(Before-and-after object lists)
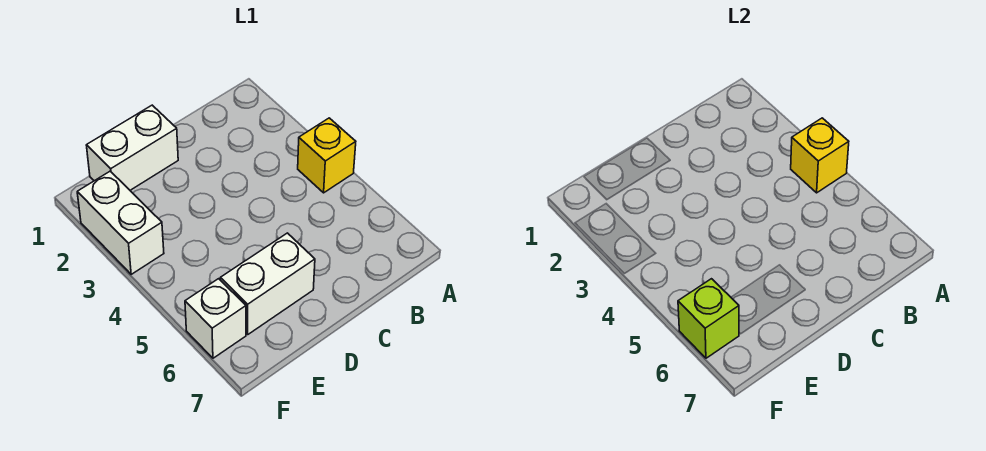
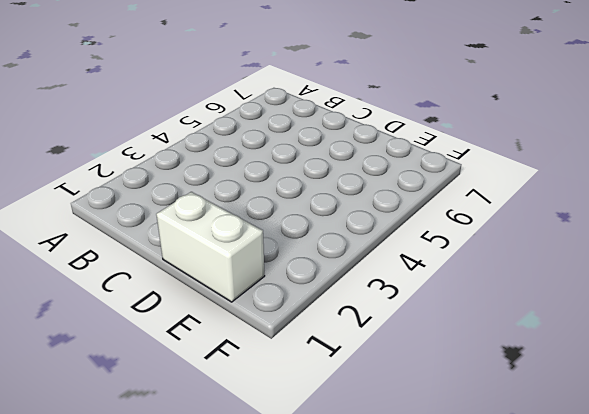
none -> yellow brick A4 level 1
none -> white brick D6:E6 level 1

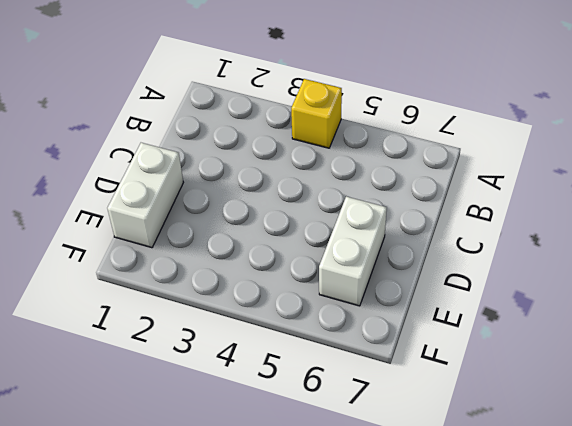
none -> white brick F2:F3 level 1
none -> white brick F6 level 1

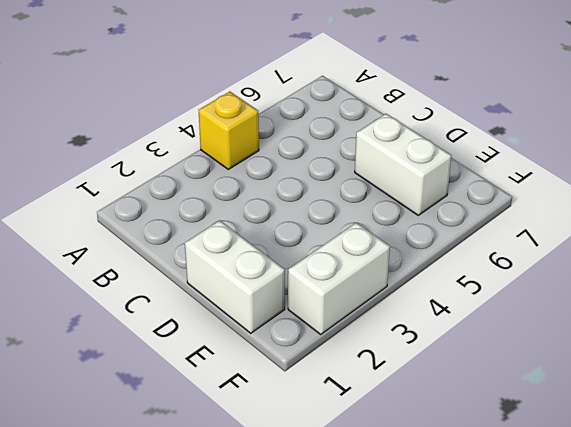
none -> white brick F6 level 1
none -> yellow brick A4 level 2

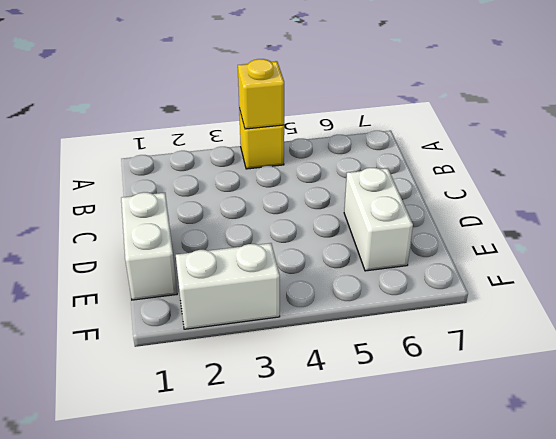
none -> white brick F6 level 1
none -> lime brick F6 level 2

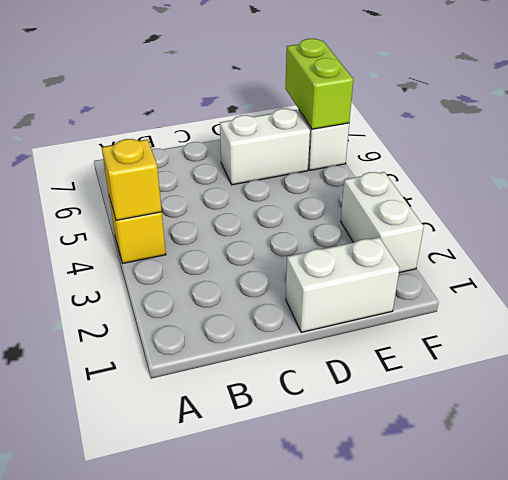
lime brick F6:F7 level 2 -> lime brick F6 level 2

_Work task_:
Copy the final portion of the records: every line from the one containing "none -> lime brick F6 level 2" through the last, word for word, without pictures.

_Output of the exercise_:
none -> lime brick F6 level 2

lime brick F6:F7 level 2 -> lime brick F6 level 2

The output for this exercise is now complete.